(Scene image comparisons)
────────────────────────────────────────

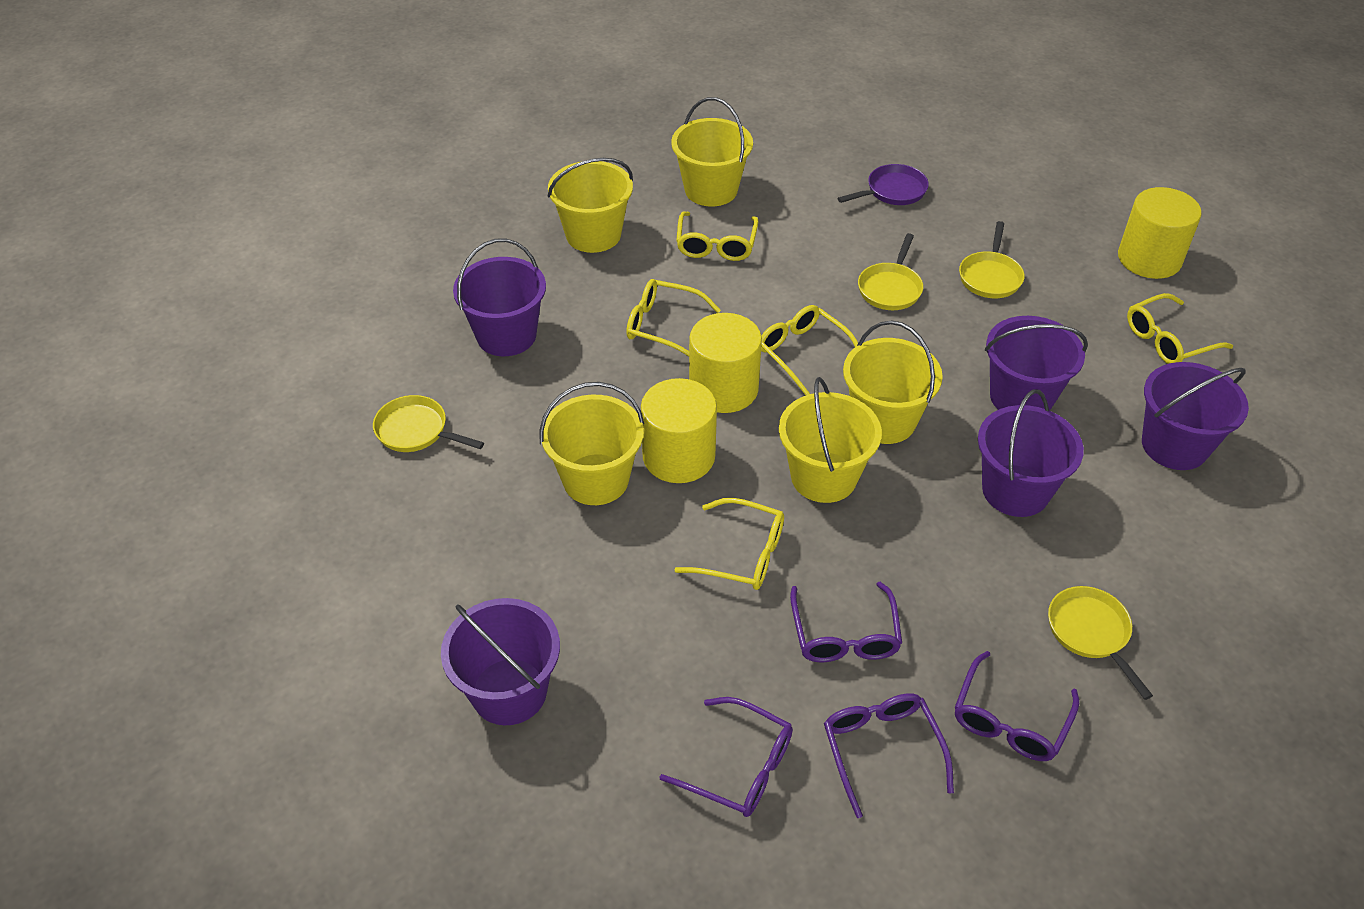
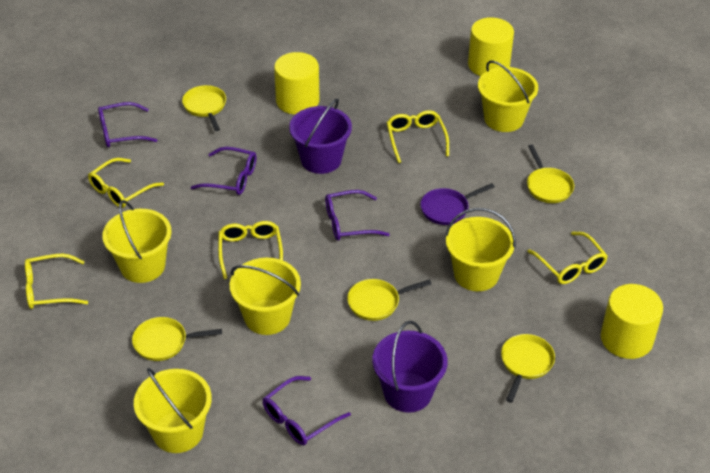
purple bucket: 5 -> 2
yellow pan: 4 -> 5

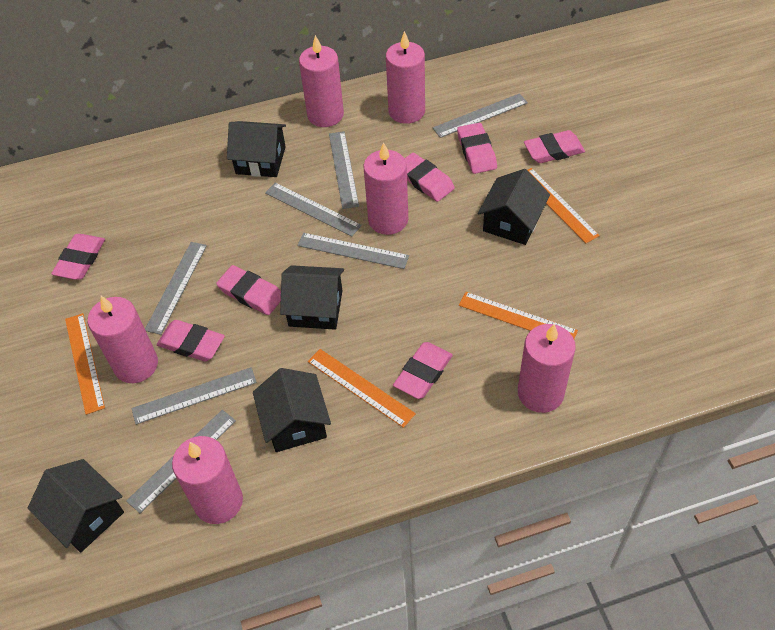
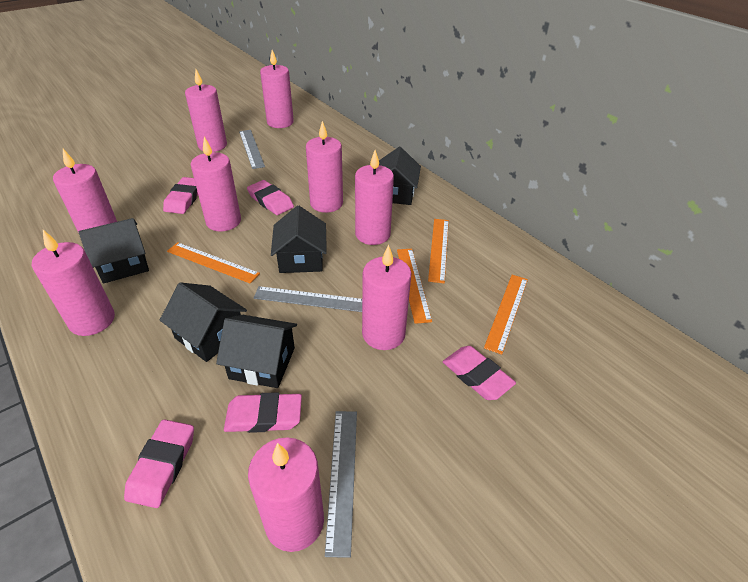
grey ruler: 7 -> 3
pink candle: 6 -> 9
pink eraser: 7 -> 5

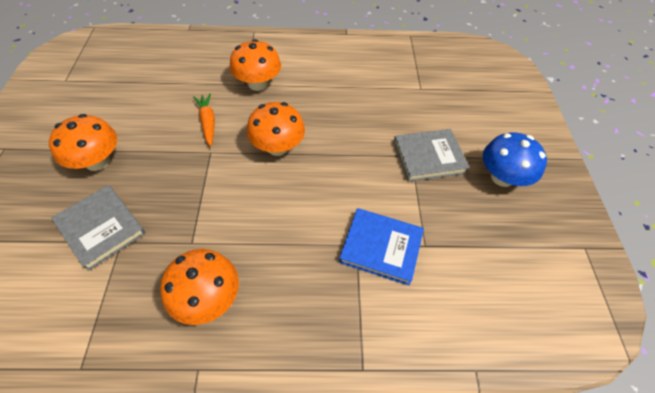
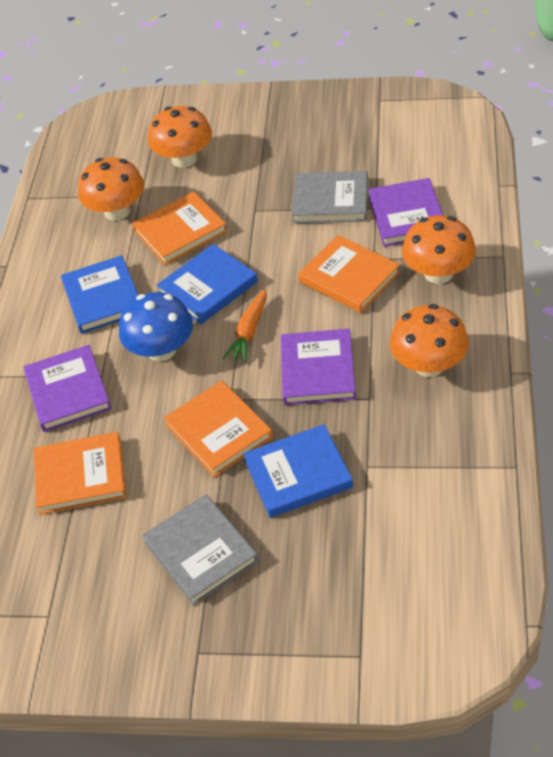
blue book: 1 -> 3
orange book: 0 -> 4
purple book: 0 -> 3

────────────────────────────────────────

**Exercise prompt**
With the pictures removed, return each record above exactly as given.

**Expected answer**
purple bucket: 5 -> 2
yellow pan: 4 -> 5

grey ruler: 7 -> 3
pink candle: 6 -> 9
pink eraser: 7 -> 5

blue book: 1 -> 3
orange book: 0 -> 4
purple book: 0 -> 3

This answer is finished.